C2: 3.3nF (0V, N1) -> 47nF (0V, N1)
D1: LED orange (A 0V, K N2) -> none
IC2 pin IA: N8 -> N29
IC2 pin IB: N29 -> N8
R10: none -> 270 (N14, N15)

■ ■ ■ ■ ■ ■ ■

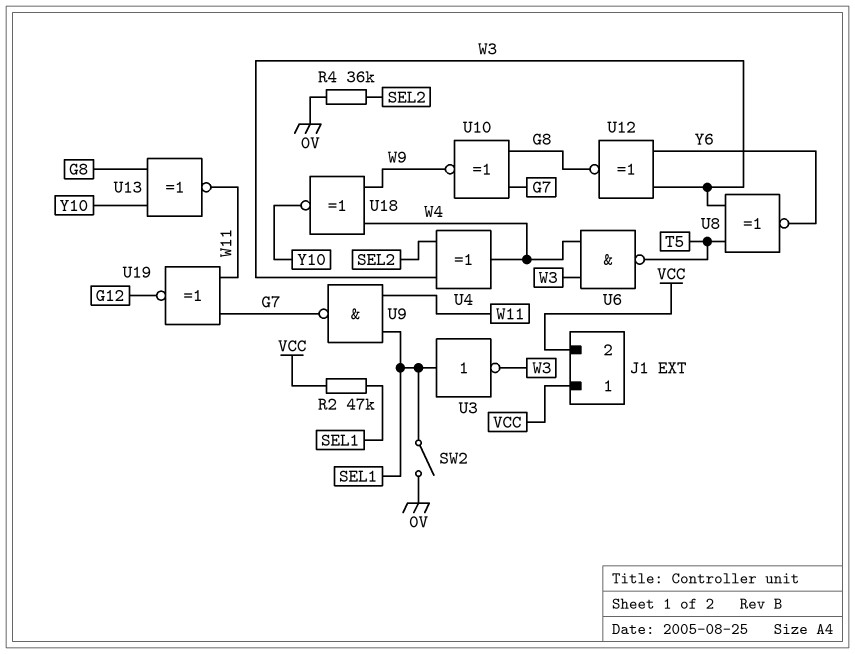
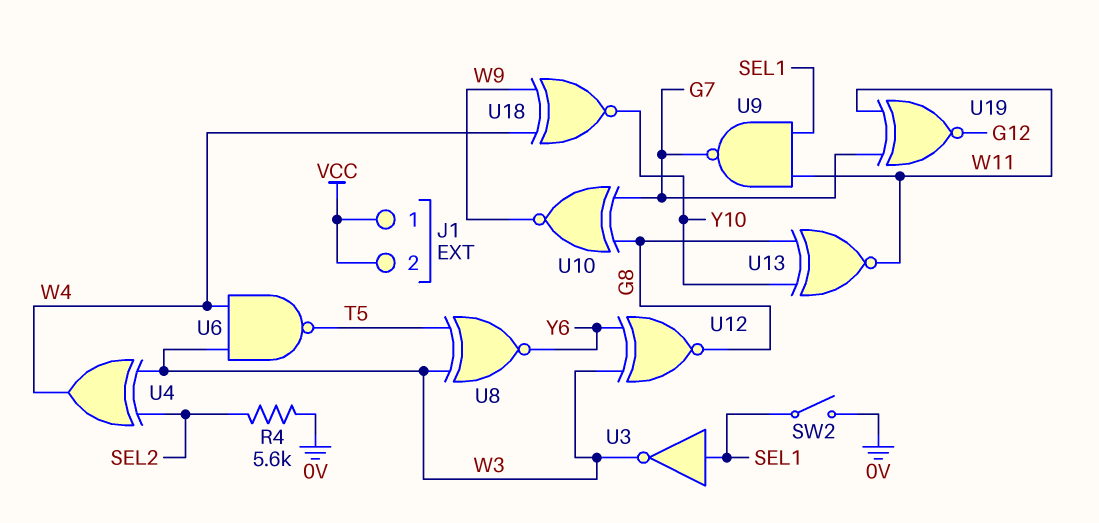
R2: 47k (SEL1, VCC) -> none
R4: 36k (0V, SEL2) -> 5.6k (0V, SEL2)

■ ■ ■ ■ ■ ■ ■

WHAT THE EXERCISE ASKS -> Out of the data above, transcribe exactly and only the lines starting with the line that has "D1: LED orange (A 0V, K N2) -> none" and going on through the line that has "R10: none -> 270 (N14, N15)", both included.

RESULT ->
D1: LED orange (A 0V, K N2) -> none
IC2 pin IA: N8 -> N29
IC2 pin IB: N29 -> N8
R10: none -> 270 (N14, N15)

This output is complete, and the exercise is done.